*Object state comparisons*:
[Start of Attachment]

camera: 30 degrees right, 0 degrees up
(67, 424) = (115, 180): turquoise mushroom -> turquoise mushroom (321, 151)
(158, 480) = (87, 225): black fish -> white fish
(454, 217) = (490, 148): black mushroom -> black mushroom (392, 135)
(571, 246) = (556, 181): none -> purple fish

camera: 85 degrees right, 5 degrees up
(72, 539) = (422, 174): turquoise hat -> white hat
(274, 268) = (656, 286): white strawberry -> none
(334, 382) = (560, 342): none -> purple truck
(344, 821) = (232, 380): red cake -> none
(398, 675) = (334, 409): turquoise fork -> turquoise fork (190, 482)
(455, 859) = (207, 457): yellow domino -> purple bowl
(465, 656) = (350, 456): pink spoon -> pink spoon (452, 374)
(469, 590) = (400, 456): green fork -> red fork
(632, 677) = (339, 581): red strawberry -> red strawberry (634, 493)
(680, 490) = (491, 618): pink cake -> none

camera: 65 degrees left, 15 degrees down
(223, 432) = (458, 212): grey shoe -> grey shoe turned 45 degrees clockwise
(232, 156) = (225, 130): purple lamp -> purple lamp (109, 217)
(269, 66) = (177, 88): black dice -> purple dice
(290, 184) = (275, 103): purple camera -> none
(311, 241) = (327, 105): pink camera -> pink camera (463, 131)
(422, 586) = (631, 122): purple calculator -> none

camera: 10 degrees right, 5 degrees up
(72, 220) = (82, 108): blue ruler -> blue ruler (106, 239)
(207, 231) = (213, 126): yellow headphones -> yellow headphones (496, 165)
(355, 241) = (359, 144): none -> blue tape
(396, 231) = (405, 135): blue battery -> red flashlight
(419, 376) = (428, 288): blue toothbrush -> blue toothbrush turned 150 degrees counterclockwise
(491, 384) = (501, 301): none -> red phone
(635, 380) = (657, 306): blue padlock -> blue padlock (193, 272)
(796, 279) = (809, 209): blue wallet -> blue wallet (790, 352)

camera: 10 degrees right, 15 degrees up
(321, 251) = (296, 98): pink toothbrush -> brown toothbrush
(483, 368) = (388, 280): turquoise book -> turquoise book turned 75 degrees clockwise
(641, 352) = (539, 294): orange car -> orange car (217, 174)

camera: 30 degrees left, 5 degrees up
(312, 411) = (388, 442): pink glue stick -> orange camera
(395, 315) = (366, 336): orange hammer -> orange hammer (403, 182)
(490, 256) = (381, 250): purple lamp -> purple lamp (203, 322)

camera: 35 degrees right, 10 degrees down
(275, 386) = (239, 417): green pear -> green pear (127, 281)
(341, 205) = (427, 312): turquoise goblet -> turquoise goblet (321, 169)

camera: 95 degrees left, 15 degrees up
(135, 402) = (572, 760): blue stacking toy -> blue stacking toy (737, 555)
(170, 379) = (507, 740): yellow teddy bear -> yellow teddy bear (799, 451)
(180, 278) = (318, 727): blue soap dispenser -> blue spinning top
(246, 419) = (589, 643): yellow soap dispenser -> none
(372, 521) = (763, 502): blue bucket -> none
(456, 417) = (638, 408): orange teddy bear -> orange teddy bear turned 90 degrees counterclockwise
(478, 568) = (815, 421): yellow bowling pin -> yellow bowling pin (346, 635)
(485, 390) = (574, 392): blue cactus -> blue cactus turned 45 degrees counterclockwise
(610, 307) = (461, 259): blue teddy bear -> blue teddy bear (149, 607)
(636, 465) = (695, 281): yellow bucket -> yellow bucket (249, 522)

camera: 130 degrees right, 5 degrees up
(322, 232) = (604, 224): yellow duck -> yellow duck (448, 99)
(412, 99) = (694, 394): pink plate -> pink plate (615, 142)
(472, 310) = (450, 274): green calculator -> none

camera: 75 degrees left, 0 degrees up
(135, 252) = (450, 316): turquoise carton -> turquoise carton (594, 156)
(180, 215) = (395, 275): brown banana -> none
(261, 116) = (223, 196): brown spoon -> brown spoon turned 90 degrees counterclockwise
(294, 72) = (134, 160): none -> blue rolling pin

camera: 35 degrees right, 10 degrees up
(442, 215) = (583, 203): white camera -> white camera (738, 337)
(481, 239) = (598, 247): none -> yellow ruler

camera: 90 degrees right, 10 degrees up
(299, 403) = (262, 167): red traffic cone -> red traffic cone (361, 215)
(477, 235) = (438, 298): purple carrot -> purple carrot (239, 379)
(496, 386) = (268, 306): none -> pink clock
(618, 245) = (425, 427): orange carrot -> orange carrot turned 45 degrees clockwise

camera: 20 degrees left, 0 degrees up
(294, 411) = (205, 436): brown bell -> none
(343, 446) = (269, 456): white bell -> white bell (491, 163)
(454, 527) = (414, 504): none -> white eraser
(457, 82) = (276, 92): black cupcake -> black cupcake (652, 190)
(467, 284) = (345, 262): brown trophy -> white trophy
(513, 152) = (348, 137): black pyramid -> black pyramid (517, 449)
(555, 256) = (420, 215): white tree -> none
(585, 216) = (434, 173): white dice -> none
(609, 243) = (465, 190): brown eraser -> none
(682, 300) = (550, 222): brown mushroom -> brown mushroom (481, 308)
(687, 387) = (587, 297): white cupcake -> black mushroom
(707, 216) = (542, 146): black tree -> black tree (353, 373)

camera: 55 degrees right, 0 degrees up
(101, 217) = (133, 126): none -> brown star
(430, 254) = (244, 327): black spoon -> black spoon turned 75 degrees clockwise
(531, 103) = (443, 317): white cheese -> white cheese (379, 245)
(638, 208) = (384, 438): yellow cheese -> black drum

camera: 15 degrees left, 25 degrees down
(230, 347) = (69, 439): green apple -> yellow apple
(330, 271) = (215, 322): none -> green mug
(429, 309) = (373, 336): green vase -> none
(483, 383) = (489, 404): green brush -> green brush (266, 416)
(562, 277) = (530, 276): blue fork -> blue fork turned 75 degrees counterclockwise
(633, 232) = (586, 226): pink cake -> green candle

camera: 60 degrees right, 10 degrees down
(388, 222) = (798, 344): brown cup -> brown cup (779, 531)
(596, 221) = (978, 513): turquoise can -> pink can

[End of Attachment]

*Work order*: Report all lines of the data above that include the string "turquoise".

*Task result*:
(67, 424) = (115, 180): turquoise mushroom -> turquoise mushroom (321, 151)
(72, 539) = (422, 174): turquoise hat -> white hat
(398, 675) = (334, 409): turquoise fork -> turquoise fork (190, 482)
(483, 368) = (388, 280): turquoise book -> turquoise book turned 75 degrees clockwise
(341, 205) = (427, 312): turquoise goblet -> turquoise goblet (321, 169)
(135, 252) = (450, 316): turquoise carton -> turquoise carton (594, 156)
(596, 221) = (978, 513): turquoise can -> pink can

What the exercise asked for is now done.